(Questions on scene geometry)
□ □ □
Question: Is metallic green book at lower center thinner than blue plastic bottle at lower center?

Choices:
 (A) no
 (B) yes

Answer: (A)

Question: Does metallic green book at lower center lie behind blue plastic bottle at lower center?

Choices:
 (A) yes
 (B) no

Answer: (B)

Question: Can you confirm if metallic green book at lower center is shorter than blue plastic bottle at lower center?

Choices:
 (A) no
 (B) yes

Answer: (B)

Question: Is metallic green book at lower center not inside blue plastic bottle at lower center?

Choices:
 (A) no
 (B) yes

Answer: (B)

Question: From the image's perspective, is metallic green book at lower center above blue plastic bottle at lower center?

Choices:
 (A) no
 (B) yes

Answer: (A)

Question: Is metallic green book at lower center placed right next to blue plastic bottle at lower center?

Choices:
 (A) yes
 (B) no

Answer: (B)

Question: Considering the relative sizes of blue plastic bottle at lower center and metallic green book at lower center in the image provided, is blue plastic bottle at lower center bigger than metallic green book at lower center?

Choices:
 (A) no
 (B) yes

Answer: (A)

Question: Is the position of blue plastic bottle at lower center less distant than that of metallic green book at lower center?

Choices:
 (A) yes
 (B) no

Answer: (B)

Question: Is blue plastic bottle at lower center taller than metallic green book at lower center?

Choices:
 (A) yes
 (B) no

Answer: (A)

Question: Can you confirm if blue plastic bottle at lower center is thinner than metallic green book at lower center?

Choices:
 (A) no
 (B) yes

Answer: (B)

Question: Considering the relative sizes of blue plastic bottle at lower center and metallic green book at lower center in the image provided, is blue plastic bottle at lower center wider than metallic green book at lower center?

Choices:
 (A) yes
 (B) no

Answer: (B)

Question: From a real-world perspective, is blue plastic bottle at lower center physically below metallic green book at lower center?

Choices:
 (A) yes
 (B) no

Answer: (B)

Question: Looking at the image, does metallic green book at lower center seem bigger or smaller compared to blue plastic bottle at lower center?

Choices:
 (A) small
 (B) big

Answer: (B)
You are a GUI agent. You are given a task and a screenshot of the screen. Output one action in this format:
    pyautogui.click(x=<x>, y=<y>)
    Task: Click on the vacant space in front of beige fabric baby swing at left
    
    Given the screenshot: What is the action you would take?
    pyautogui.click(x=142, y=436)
□ □ □
Task brief ▸ Copy all of the rows above, keeping every line and character unchanged.

Exercise output ▸
Question: Is metallic green book at lower center thinner than blue plastic bottle at lower center?

Choices:
 (A) no
 (B) yes

Answer: (A)

Question: Does metallic green book at lower center lie behind blue plastic bottle at lower center?

Choices:
 (A) yes
 (B) no

Answer: (B)

Question: Can you confirm if metallic green book at lower center is shorter than blue plastic bottle at lower center?

Choices:
 (A) no
 (B) yes

Answer: (B)

Question: Is metallic green book at lower center not inside blue plastic bottle at lower center?

Choices:
 (A) no
 (B) yes

Answer: (B)

Question: From the image's perspective, is metallic green book at lower center above blue plastic bottle at lower center?

Choices:
 (A) no
 (B) yes

Answer: (A)

Question: Is metallic green book at lower center placed right next to blue plastic bottle at lower center?

Choices:
 (A) yes
 (B) no

Answer: (B)

Question: Considering the relative sizes of blue plastic bottle at lower center and metallic green book at lower center in the image provided, is blue plastic bottle at lower center bigger than metallic green book at lower center?

Choices:
 (A) no
 (B) yes

Answer: (A)

Question: Is the position of blue plastic bottle at lower center less distant than that of metallic green book at lower center?

Choices:
 (A) yes
 (B) no

Answer: (B)

Question: Is blue plastic bottle at lower center taller than metallic green book at lower center?

Choices:
 (A) yes
 (B) no

Answer: (A)

Question: Can you confirm if blue plastic bottle at lower center is thinner than metallic green book at lower center?

Choices:
 (A) no
 (B) yes

Answer: (B)

Question: Considering the relative sizes of blue plastic bottle at lower center and metallic green book at lower center in the image provided, is blue plastic bottle at lower center wider than metallic green book at lower center?

Choices:
 (A) yes
 (B) no

Answer: (B)

Question: From a real-world perspective, is blue plastic bottle at lower center physically below metallic green book at lower center?

Choices:
 (A) yes
 (B) no

Answer: (B)

Question: Looking at the image, does metallic green book at lower center seem bigger or smaller compared to blue plastic bottle at lower center?

Choices:
 (A) small
 (B) big

Answer: (B)
You are a GUI agent. You are given a task and a screenshot of the screen. Output one action in this format:
    pyautogui.click(x=<x>, y=<y>)
    Task: Click on the vacant space in front of beige fabric baby swing at left
    
    Given the screenshot: What is the action you would take?
    pyautogui.click(x=142, y=436)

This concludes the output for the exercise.